● What is expected
Copy exactly the lines of the material below that run from the one containing "F2: 5A (GND, W10) -> none" through the one containing "U2 pin VS: +5V -> GND". Copy no other lines.

● Records supplied
┄┄┄┄┄┄
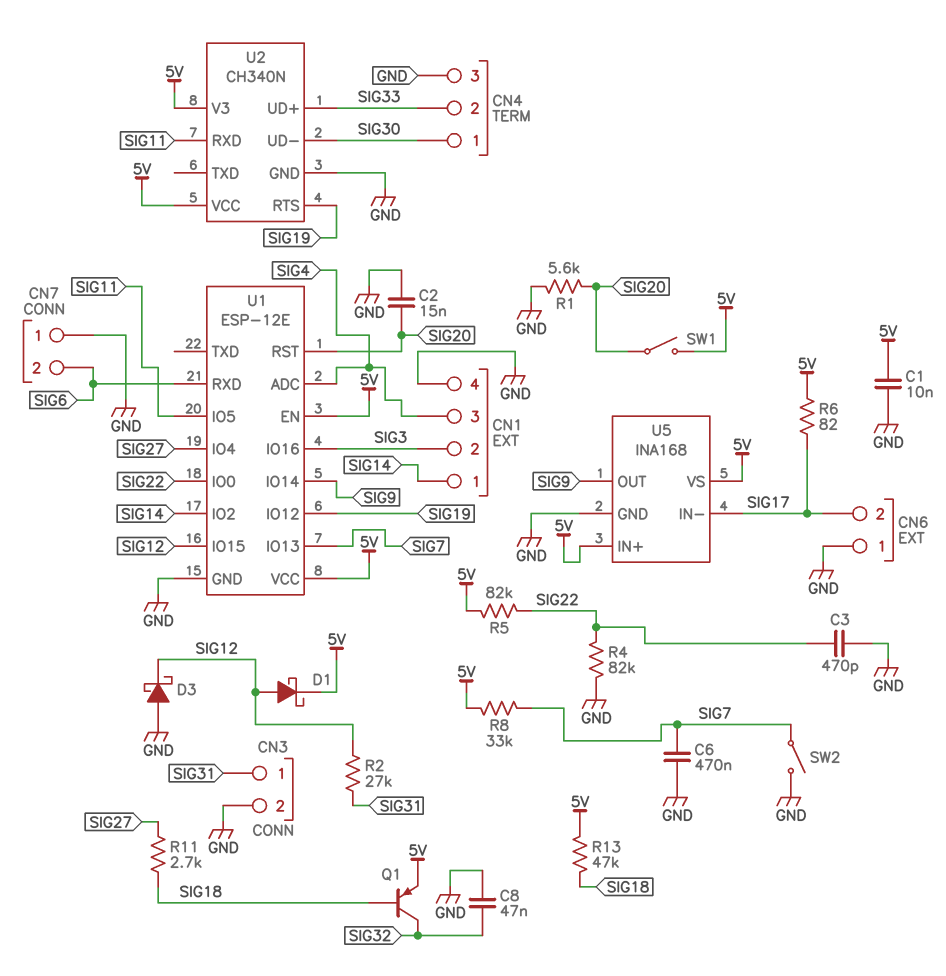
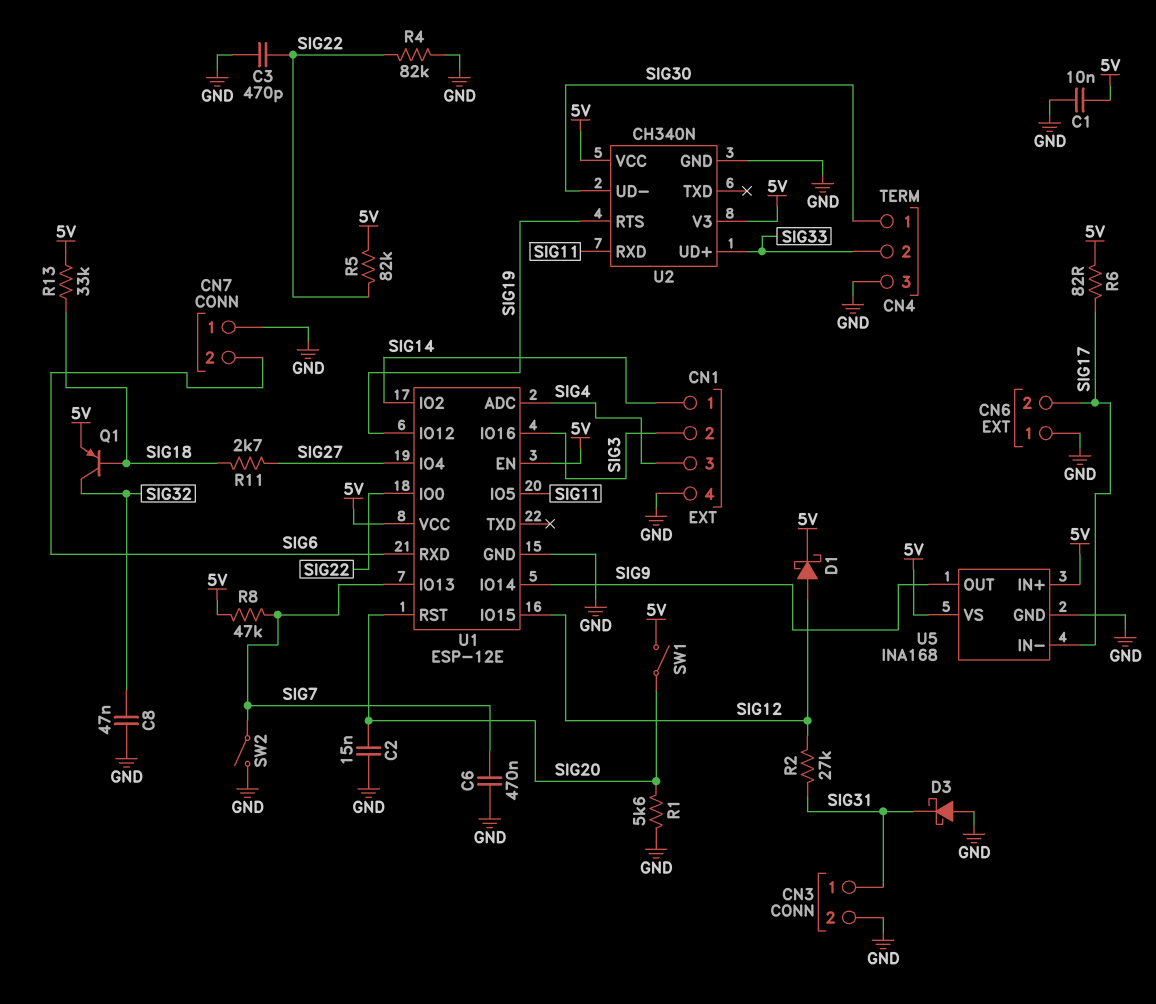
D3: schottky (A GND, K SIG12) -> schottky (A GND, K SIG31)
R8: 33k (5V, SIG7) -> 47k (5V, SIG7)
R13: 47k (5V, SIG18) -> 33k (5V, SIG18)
┄┄┄┄┄┄
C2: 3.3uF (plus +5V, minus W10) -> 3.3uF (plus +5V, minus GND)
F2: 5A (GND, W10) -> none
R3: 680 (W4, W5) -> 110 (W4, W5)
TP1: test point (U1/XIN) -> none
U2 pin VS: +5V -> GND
┄┄┄┄┄┄
● Exercise answer
F2: 5A (GND, W10) -> none
R3: 680 (W4, W5) -> 110 (W4, W5)
TP1: test point (U1/XIN) -> none
U2 pin VS: +5V -> GND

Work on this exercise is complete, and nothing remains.